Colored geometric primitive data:
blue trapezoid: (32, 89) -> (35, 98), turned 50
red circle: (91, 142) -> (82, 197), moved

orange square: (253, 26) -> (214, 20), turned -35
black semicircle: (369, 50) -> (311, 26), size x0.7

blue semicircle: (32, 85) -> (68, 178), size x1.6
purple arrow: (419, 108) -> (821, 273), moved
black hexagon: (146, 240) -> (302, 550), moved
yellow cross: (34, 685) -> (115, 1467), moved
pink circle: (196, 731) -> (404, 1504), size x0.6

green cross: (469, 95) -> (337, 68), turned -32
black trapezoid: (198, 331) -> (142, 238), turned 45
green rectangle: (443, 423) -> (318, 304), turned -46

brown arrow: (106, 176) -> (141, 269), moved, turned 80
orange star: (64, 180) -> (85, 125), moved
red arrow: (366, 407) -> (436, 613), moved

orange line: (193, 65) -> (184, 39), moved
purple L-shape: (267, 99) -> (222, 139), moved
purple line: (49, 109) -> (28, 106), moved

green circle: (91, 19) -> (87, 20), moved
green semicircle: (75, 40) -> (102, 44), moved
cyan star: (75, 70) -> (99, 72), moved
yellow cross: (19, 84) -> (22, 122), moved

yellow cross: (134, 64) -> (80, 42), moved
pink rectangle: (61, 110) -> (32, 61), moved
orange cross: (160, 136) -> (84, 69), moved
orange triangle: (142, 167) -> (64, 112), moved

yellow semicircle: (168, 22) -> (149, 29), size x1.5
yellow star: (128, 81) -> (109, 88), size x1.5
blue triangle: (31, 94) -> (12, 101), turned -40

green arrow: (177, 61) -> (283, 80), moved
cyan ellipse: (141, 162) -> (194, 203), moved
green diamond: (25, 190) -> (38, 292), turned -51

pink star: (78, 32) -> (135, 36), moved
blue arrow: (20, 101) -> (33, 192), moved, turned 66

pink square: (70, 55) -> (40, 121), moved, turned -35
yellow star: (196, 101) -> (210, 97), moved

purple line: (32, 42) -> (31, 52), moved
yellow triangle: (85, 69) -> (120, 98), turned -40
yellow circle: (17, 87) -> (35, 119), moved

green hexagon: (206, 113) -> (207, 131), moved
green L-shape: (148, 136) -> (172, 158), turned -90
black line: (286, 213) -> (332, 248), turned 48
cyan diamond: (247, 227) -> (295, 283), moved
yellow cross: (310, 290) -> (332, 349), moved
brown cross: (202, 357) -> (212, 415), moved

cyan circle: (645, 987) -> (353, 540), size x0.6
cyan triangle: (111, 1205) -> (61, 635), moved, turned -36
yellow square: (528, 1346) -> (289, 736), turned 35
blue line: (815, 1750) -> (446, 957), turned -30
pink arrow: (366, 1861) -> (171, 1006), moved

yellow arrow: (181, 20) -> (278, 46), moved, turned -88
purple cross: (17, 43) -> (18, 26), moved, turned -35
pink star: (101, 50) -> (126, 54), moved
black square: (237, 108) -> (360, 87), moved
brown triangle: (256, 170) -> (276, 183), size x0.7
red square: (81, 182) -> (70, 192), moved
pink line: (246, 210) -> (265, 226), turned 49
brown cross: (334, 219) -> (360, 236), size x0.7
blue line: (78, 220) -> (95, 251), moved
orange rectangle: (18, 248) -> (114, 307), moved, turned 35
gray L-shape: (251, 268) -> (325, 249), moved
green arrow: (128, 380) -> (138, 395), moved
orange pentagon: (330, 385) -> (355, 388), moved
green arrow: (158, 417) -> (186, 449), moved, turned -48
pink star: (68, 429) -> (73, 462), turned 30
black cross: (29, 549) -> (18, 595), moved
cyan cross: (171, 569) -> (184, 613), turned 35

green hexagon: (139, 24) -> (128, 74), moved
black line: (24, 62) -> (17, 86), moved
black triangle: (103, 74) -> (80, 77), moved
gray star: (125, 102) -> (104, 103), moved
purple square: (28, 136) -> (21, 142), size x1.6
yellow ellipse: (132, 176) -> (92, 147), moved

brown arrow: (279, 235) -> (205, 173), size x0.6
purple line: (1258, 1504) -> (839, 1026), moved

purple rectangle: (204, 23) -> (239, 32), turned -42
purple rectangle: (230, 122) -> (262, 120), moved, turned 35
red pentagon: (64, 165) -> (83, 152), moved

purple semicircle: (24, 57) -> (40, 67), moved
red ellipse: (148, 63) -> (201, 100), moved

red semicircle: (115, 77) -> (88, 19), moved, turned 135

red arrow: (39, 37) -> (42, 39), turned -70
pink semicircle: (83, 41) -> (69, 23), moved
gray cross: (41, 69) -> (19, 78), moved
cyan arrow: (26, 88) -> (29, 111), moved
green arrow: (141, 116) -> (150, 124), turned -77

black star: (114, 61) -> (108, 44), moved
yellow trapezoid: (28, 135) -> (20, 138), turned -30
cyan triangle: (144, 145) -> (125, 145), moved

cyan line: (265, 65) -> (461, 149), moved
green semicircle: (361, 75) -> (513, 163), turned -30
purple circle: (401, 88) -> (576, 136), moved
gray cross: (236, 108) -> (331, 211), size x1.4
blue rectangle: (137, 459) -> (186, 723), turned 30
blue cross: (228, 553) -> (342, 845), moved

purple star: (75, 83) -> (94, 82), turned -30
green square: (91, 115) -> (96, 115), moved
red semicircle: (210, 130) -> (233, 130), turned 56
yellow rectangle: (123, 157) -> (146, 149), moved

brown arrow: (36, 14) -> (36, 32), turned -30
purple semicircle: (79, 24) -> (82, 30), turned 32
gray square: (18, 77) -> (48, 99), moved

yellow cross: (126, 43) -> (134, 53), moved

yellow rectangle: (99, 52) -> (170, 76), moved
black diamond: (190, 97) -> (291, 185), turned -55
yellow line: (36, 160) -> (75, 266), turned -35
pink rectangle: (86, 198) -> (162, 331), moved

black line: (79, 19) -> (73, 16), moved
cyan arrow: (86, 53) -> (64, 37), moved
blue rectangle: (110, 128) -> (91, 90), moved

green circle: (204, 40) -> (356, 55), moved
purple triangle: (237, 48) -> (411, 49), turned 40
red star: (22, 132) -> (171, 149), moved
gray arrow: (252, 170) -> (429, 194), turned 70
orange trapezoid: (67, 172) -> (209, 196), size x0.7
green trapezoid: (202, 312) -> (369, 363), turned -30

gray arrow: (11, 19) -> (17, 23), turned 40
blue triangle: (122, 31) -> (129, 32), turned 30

▶ [ACTIVITY]:
Identify the lines of the data that contain the word "hexagon". Copy each of them.

▶ [YOUR RESPONSE]:
black hexagon: (146, 240) -> (302, 550), moved
green hexagon: (206, 113) -> (207, 131), moved
green hexagon: (139, 24) -> (128, 74), moved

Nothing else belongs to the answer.